- **WHAT IS BEING ASKED**: Omit the pictures and return every entry exactly as written.

- **AVAILABLE DATA**:

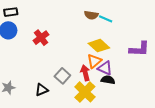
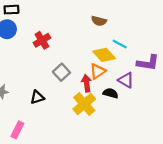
cyan line: (106, 19) -> (120, 44), moved
purple triangle: (105, 68) -> (126, 80), moved
gray square: (62, 76) -> (61, 72), moved

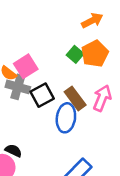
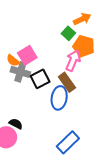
green square: (75, 54) -> (68, 33), moved
orange pentagon: (95, 54) -> (84, 46), turned -30
pink arrow: (102, 98) -> (73, 61), moved

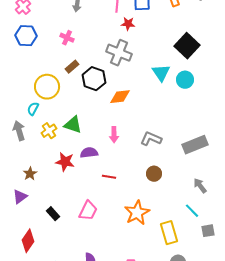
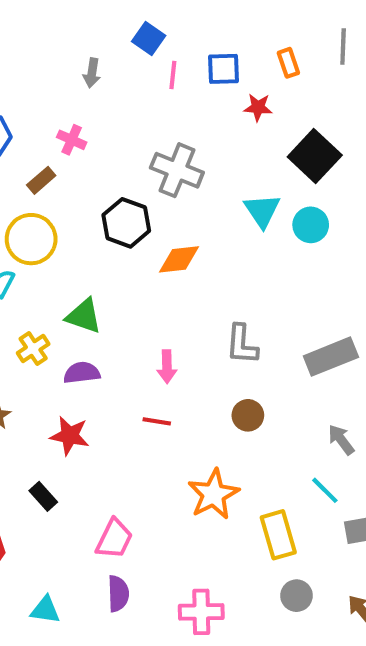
red star: (128, 24) -> (258, 107), moved
brown rectangle: (72, 67) -> (41, 180), moved
yellow cross: (49, 131) -> (33, 348), moved
pink arrow: (114, 135) -> (167, 367), moved
gray L-shape: (151, 139) -> (242, 344), turned -110
purple semicircle: (89, 153) -> (82, 373), moved
red star: (65, 162) -> (70, 436), moved
pink trapezoid: (88, 211) -> (114, 539), moved

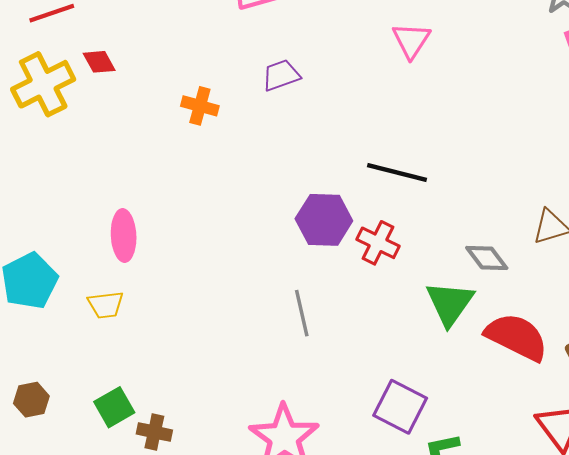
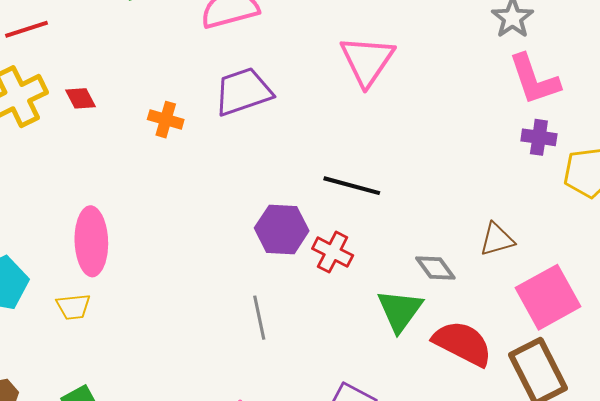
pink triangle: (411, 40) -> (367, 61), size x1.5
red diamond: (99, 62) -> (80, 98), moved
purple trapezoid: (281, 75) -> (243, 92), size x1.6
pink ellipse: (124, 235) -> (91, 241), size x1.4

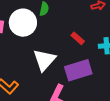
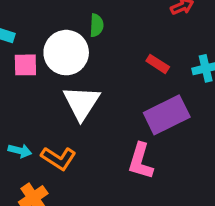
white triangle: (44, 60) -> (82, 103), moved

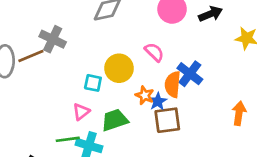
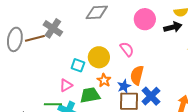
blue cross: (190, 74) -> (151, 96), moved
orange star: (145, 95) -> (104, 80), moved

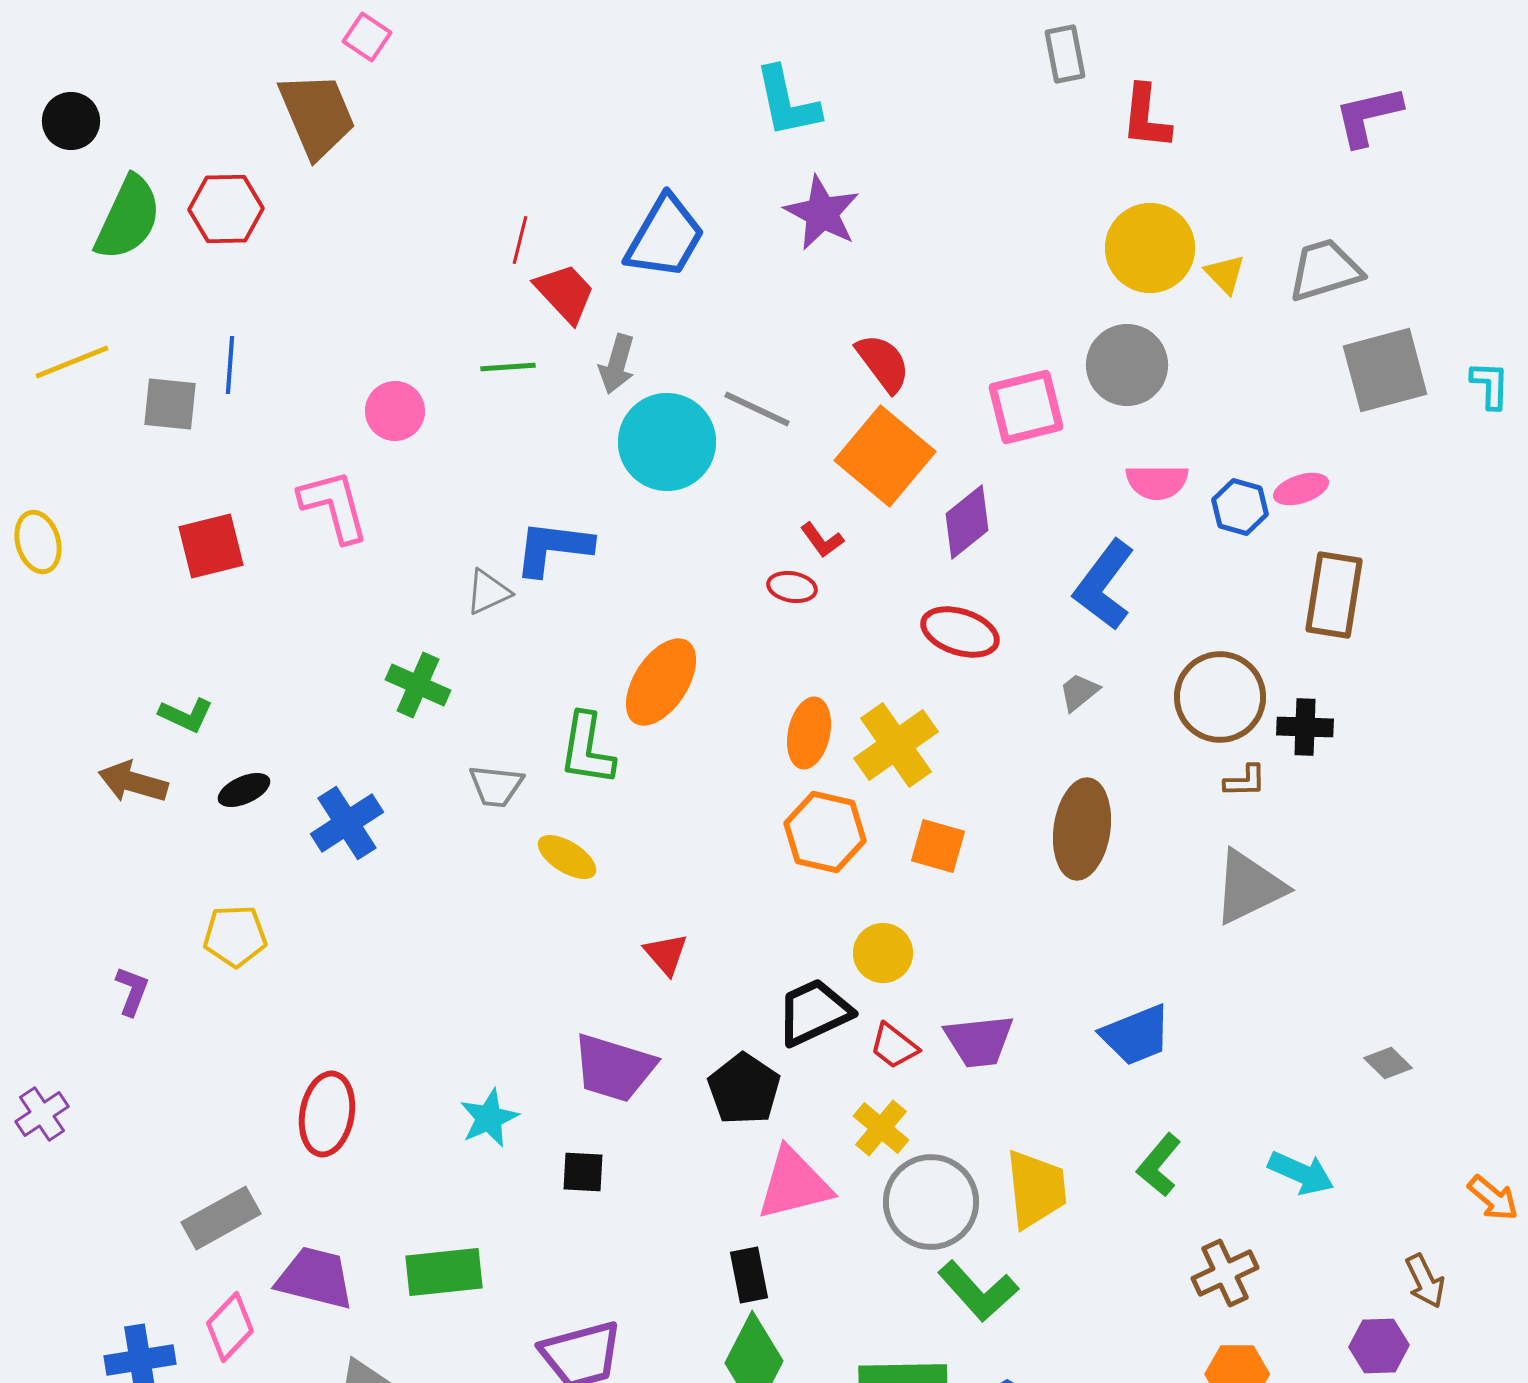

- **RESULT FOR THIS EXERCISE**:
cyan line: (106, 19) -> (120, 44), moved
purple triangle: (105, 68) -> (126, 80), moved
gray square: (62, 76) -> (61, 72), moved

green square: (75, 54) -> (68, 33), moved
orange pentagon: (95, 54) -> (84, 46), turned -30
pink arrow: (102, 98) -> (73, 61), moved

red star: (128, 24) -> (258, 107), moved
brown rectangle: (72, 67) -> (41, 180), moved
yellow cross: (49, 131) -> (33, 348), moved
pink arrow: (114, 135) -> (167, 367), moved
gray L-shape: (151, 139) -> (242, 344), turned -110
purple semicircle: (89, 153) -> (82, 373), moved
red star: (65, 162) -> (70, 436), moved
pink trapezoid: (88, 211) -> (114, 539), moved

pink triangle: (411, 40) -> (367, 61), size x1.5
red diamond: (99, 62) -> (80, 98), moved
purple trapezoid: (281, 75) -> (243, 92), size x1.6
pink ellipse: (124, 235) -> (91, 241), size x1.4

white triangle: (44, 60) -> (82, 103), moved

blue cross: (190, 74) -> (151, 96), moved
orange star: (145, 95) -> (104, 80), moved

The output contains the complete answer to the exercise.